__PROBLEM REQUIREMENTS__. In the data below, how many lines contain the string "minus"? Reply with the number only.

• • • • • • •

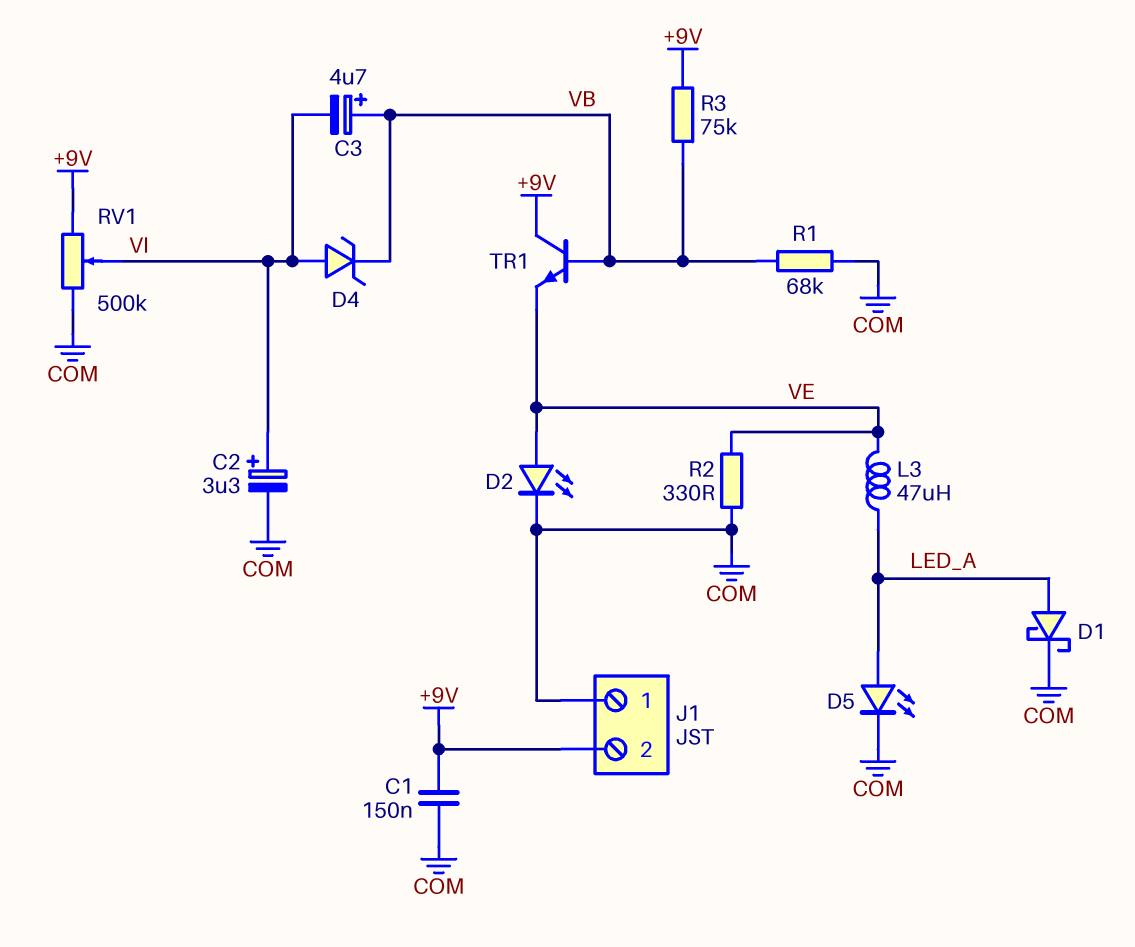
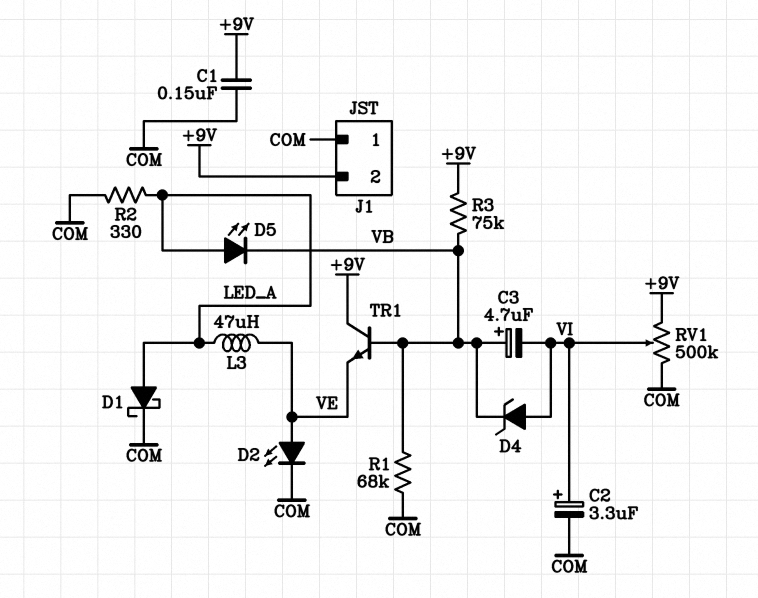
D5: LED (A LED_A, K COM) -> LED (A LED_A, K VB)
R2: 330 (COM, VE) -> 330 (COM, LED_A)

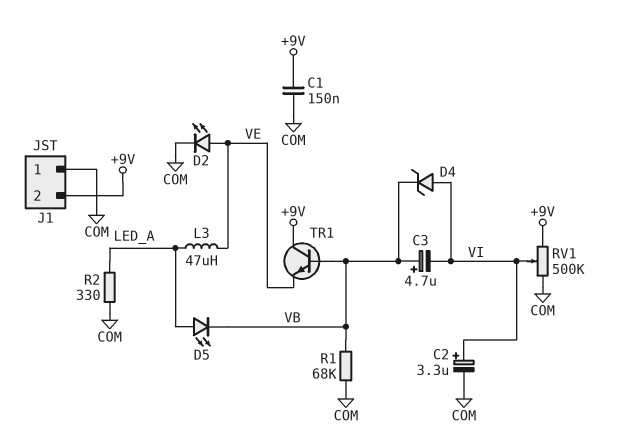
D1: schottky (A LED_A, K COM) -> none
R3: 75k (+9V, VB) -> none

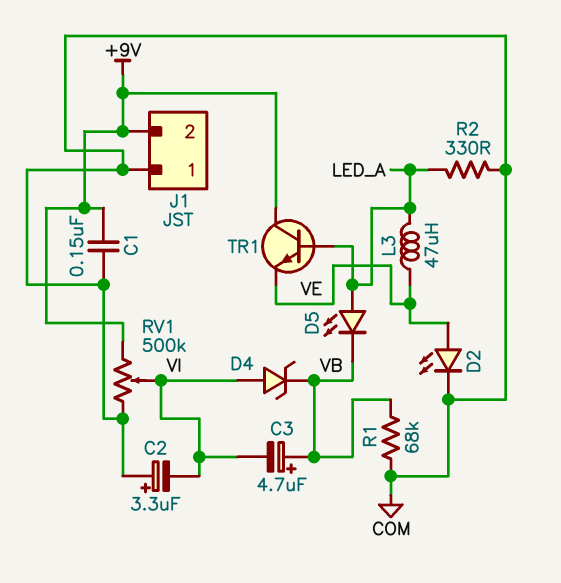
C2: 3.3uF (plus VI, minus COM) -> 3.3uF (plus COM, minus VI)
TR1: NPN (B VB, C +9V, E VE) -> NPN (B LED_A, C +9V, E VE)

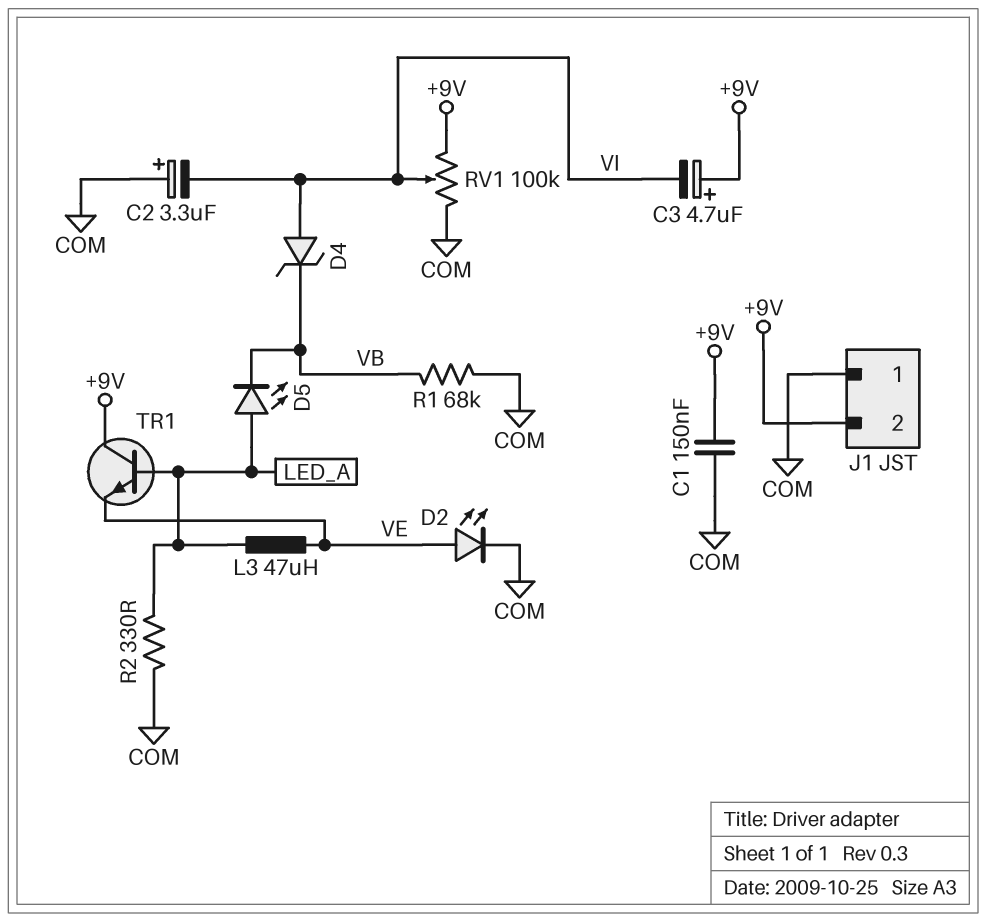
C3: 4.7uF (plus VB, minus VI) -> 4.7uF (plus +9V, minus VI)
RV1: 500k (+9V, COM, wiper VI) -> 100k (+9V, COM, wiper VI)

• • • • • • •

__RESULT OF THE TASK__. 2